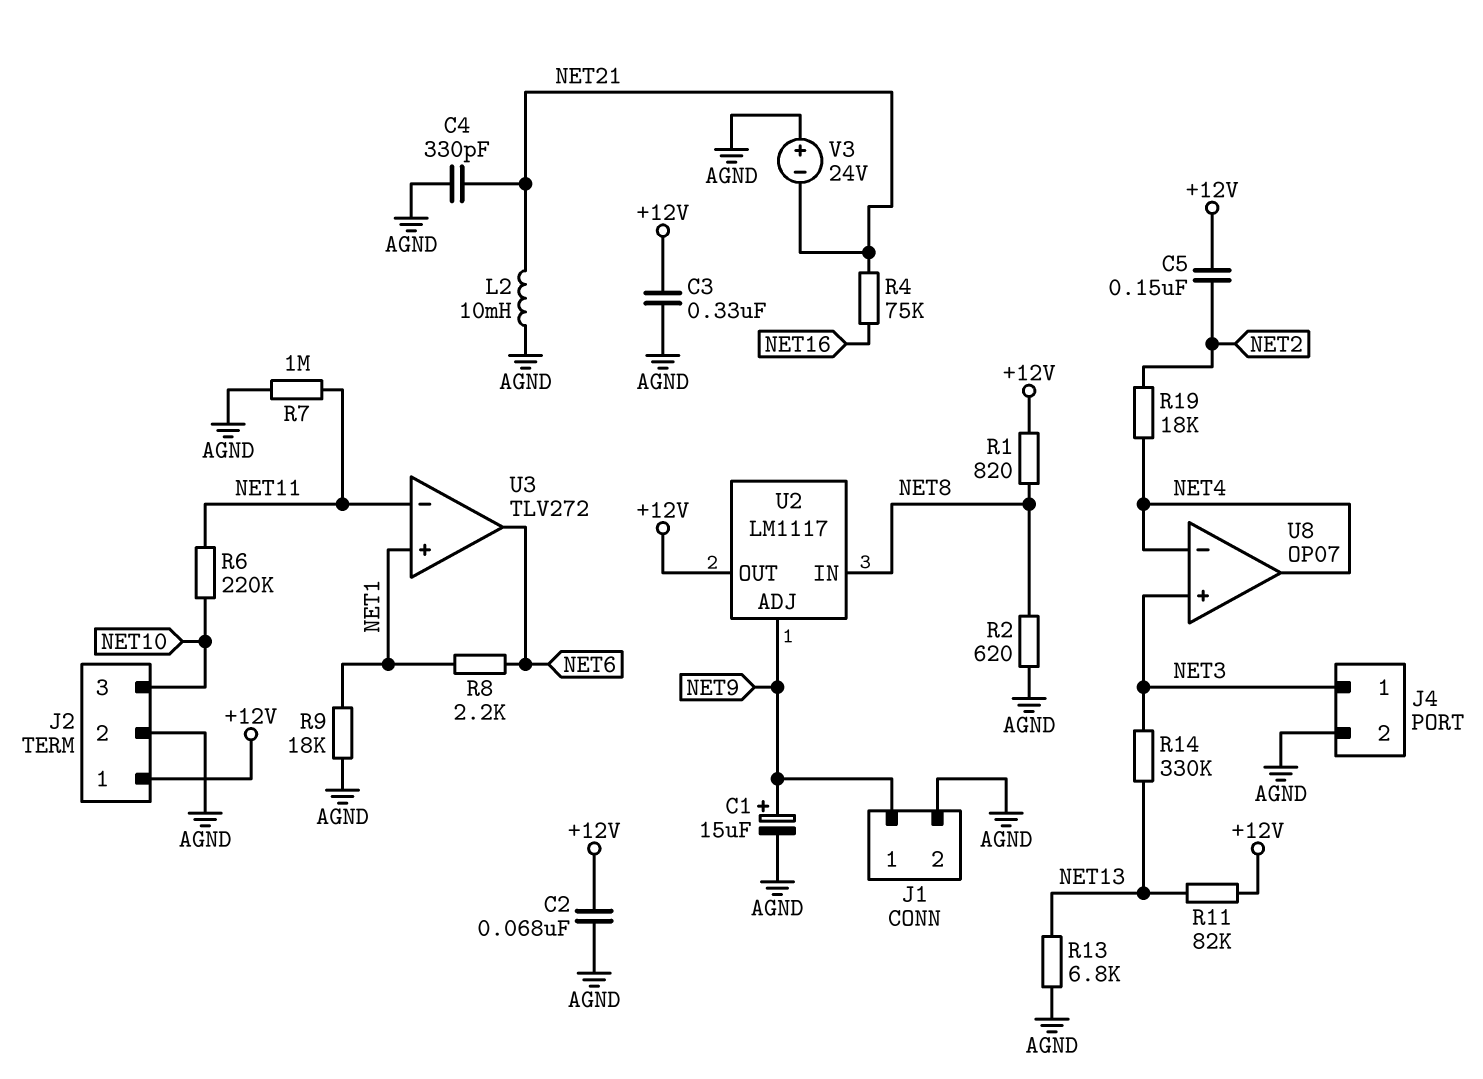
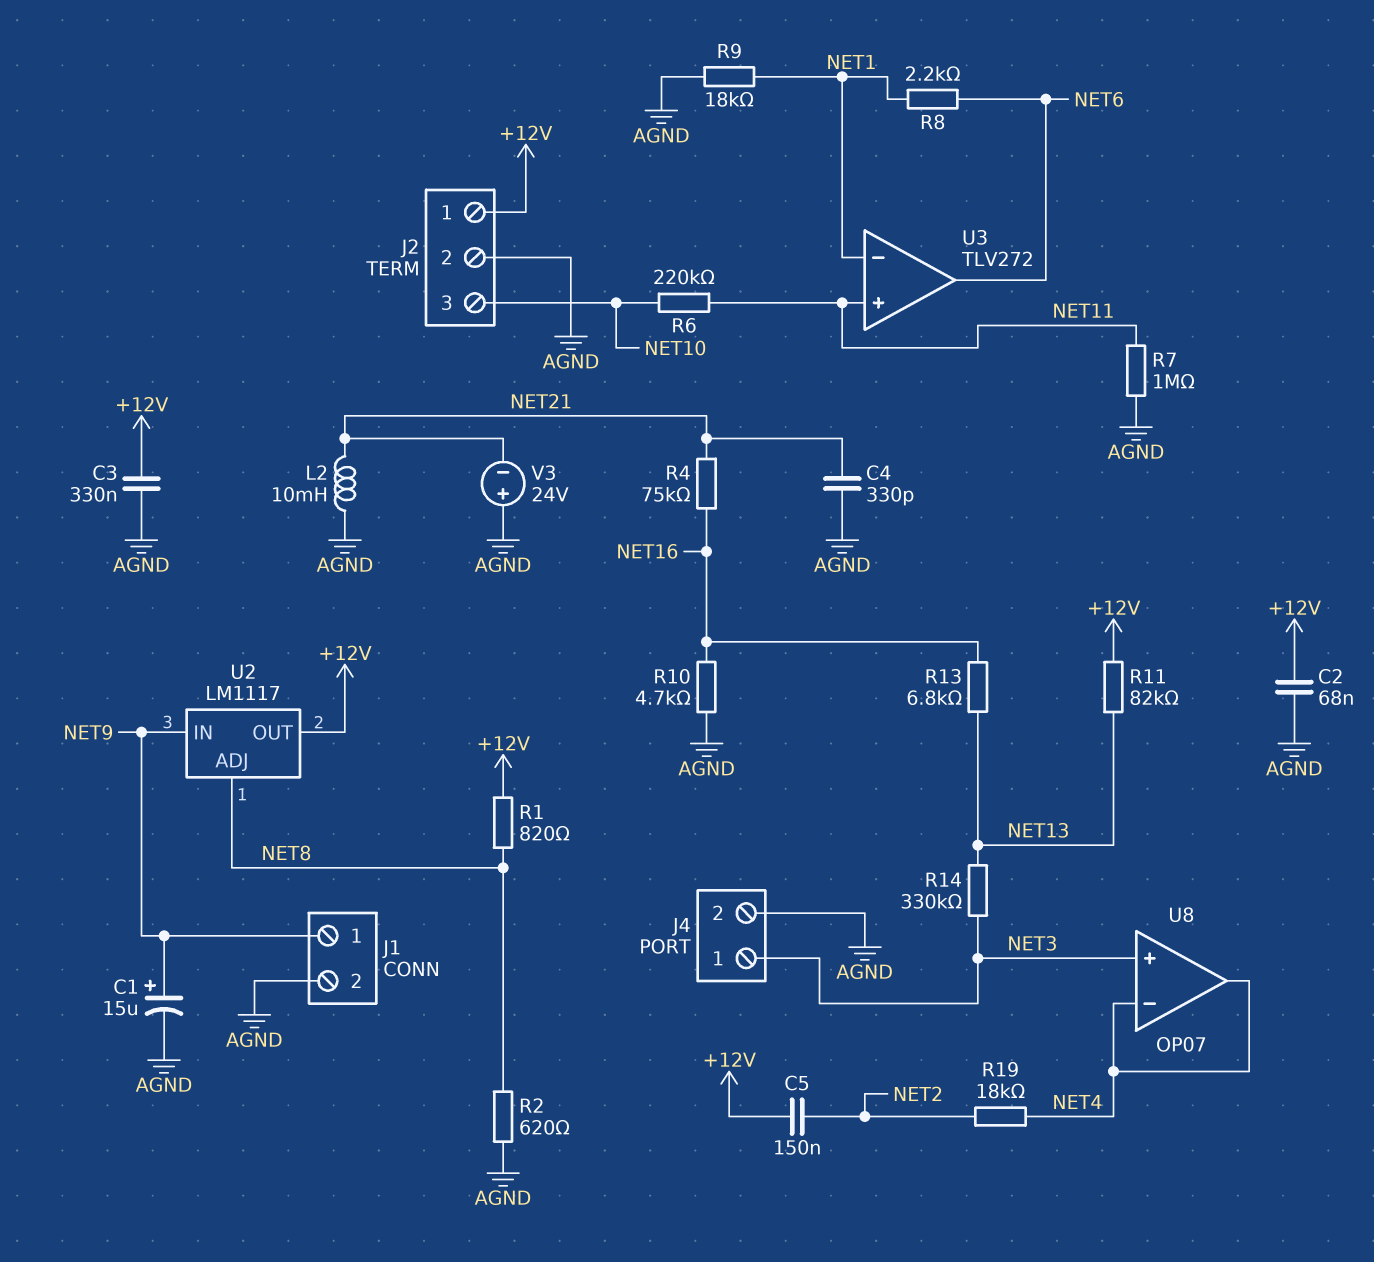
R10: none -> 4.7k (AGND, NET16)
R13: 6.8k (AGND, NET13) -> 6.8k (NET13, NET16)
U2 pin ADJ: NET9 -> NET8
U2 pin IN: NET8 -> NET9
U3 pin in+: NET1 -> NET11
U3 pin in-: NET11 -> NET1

*Problem requirements*: When a record holds a picture, leave that picture out; copy the rest verbatim.

*Answer for this exercise*:
R10: none -> 4.7k (AGND, NET16)
R13: 6.8k (AGND, NET13) -> 6.8k (NET13, NET16)
U2 pin ADJ: NET9 -> NET8
U2 pin IN: NET8 -> NET9
U3 pin in+: NET1 -> NET11
U3 pin in-: NET11 -> NET1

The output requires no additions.